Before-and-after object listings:

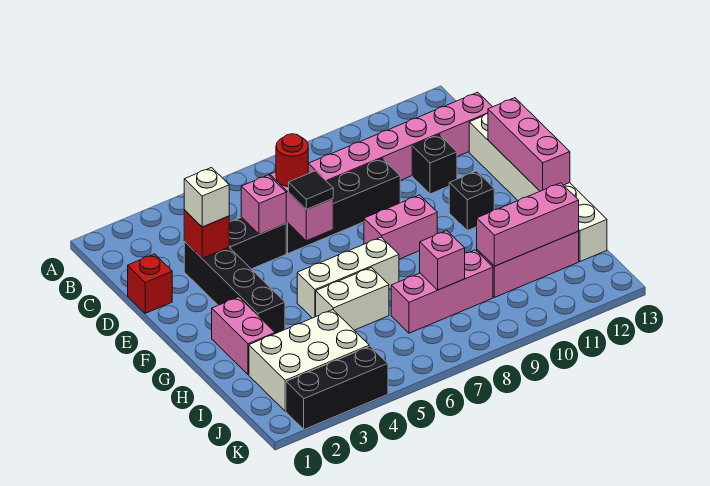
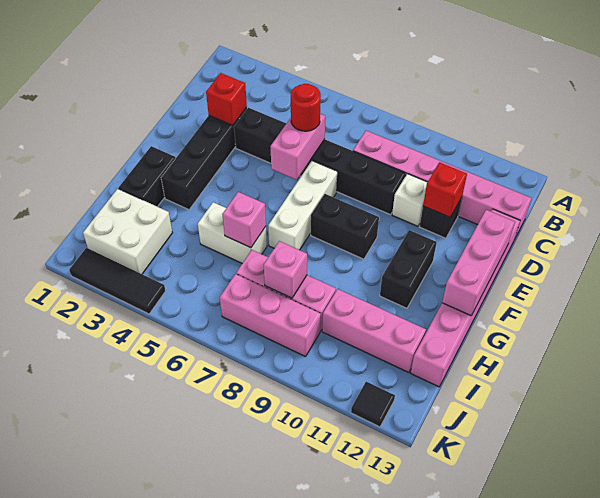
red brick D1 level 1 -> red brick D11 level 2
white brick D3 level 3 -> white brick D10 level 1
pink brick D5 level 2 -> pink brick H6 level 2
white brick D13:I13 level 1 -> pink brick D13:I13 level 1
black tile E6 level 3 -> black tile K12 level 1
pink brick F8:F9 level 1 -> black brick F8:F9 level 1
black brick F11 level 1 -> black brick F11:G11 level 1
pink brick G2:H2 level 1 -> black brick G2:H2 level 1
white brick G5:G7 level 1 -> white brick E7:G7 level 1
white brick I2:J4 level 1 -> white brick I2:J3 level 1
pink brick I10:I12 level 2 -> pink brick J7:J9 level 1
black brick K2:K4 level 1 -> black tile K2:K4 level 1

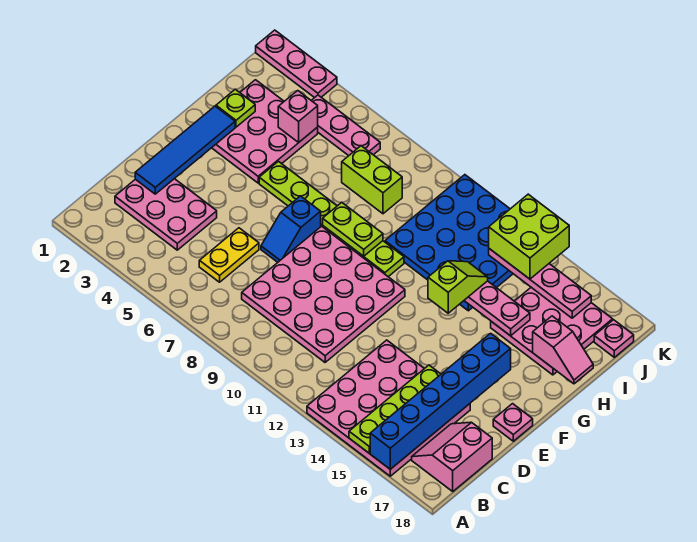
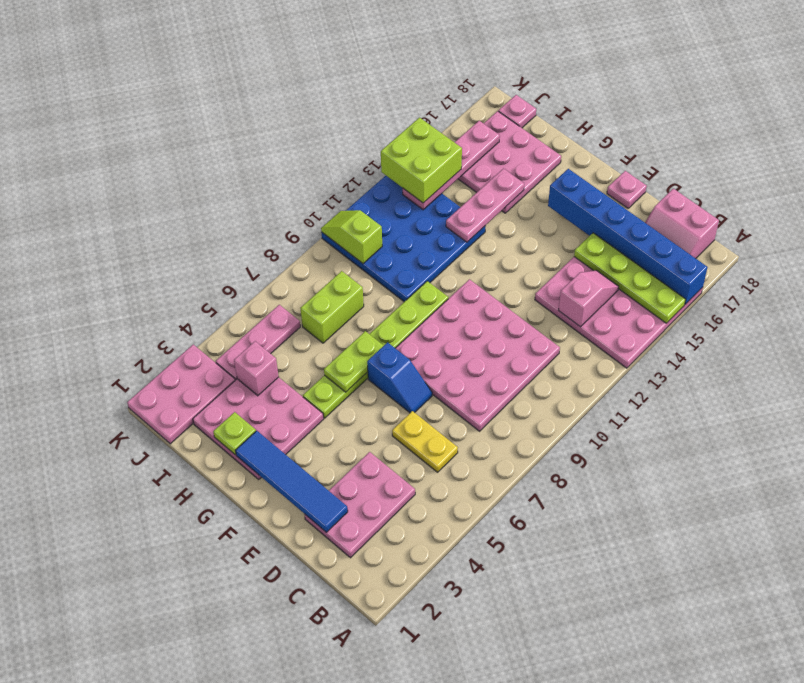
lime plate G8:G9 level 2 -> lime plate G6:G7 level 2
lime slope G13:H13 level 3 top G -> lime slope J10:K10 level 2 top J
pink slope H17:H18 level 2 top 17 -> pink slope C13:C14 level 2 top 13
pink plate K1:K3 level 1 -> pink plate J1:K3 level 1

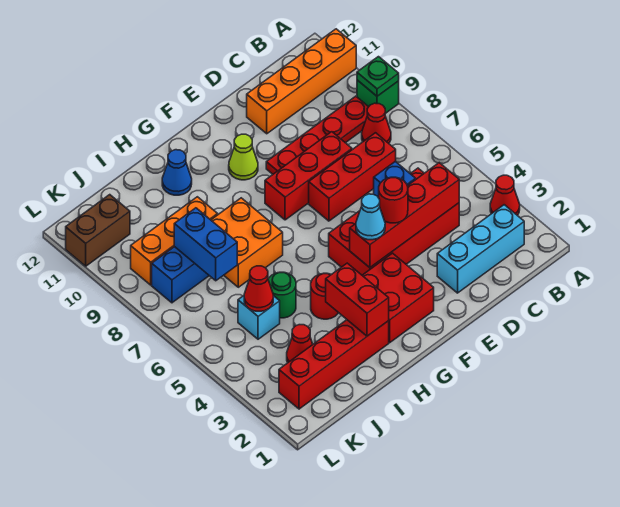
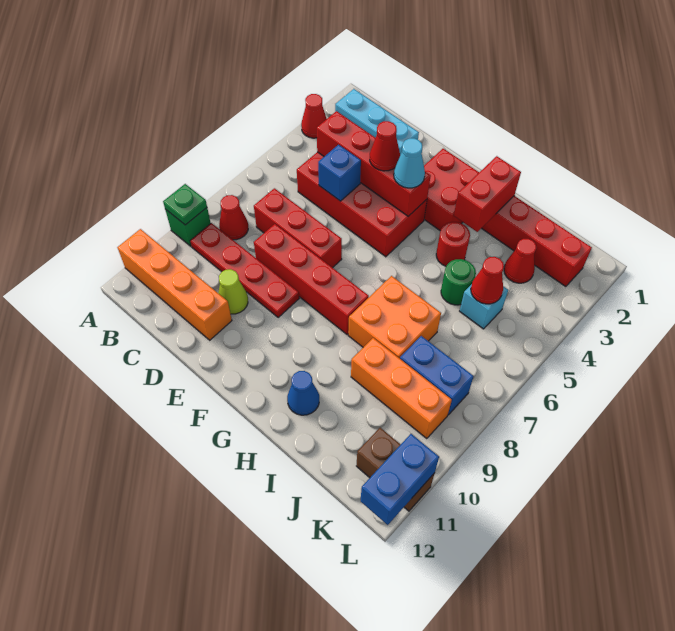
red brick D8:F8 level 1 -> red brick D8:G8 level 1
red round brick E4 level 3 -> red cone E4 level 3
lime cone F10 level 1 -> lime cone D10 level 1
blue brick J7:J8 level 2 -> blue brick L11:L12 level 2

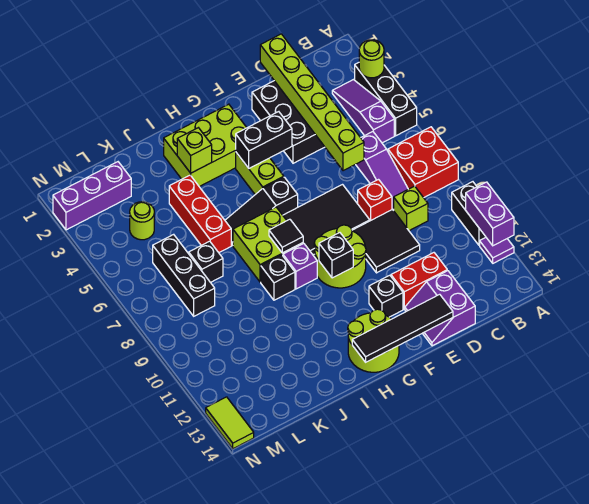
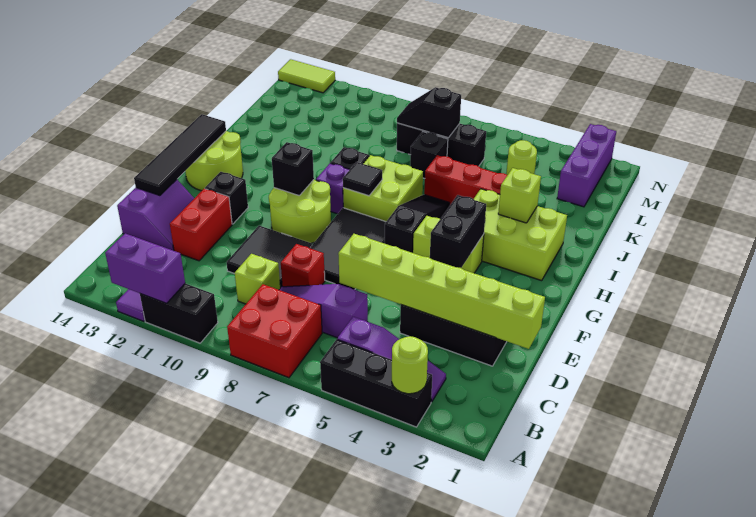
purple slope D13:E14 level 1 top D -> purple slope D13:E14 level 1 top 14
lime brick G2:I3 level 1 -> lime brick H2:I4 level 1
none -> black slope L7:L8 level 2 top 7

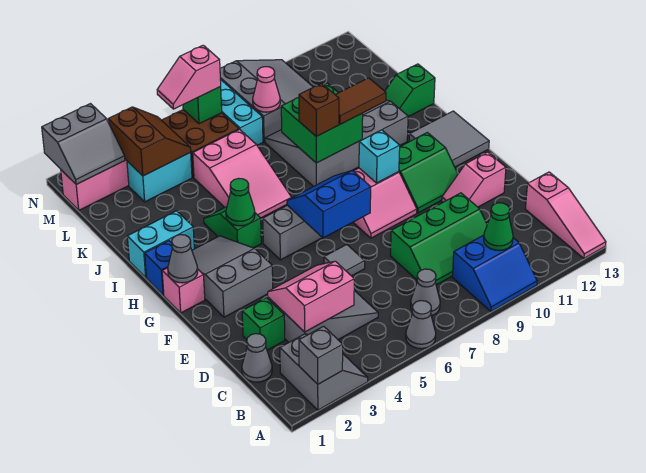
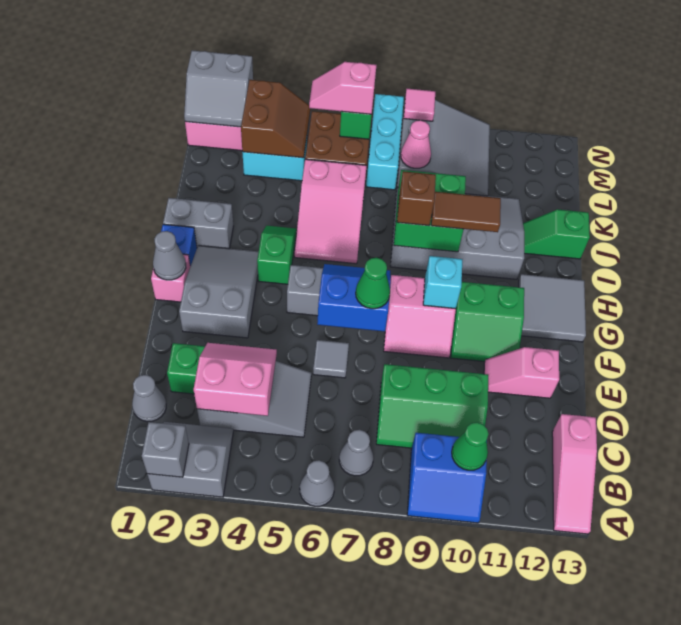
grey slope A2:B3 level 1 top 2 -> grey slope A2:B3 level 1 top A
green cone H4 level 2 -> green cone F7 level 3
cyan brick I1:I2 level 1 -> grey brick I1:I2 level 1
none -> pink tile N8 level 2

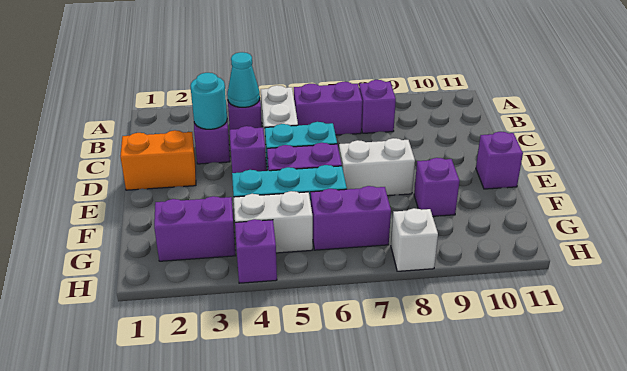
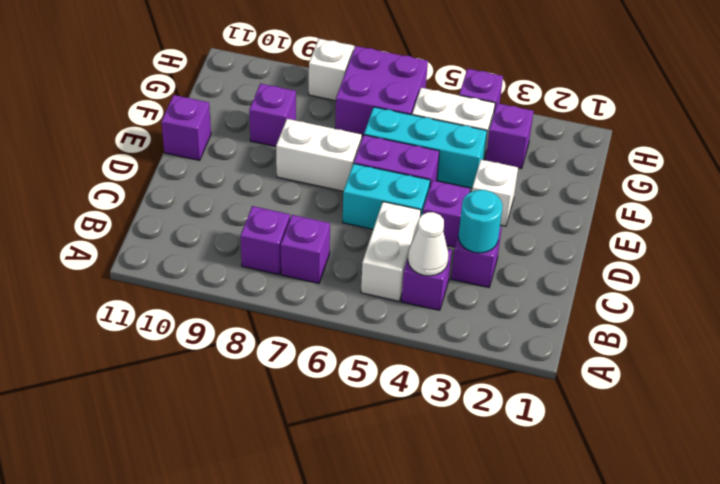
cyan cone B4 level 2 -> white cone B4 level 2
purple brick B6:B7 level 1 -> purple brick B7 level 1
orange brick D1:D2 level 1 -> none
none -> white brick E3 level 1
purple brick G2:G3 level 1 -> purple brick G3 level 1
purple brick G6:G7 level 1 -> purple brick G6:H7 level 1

Exercise:
Once you have found every line above holding the word "cyan", copy those lines.

Solved exercise:
cyan brick I1:I2 level 1 -> grey brick I1:I2 level 1
cyan cone B4 level 2 -> white cone B4 level 2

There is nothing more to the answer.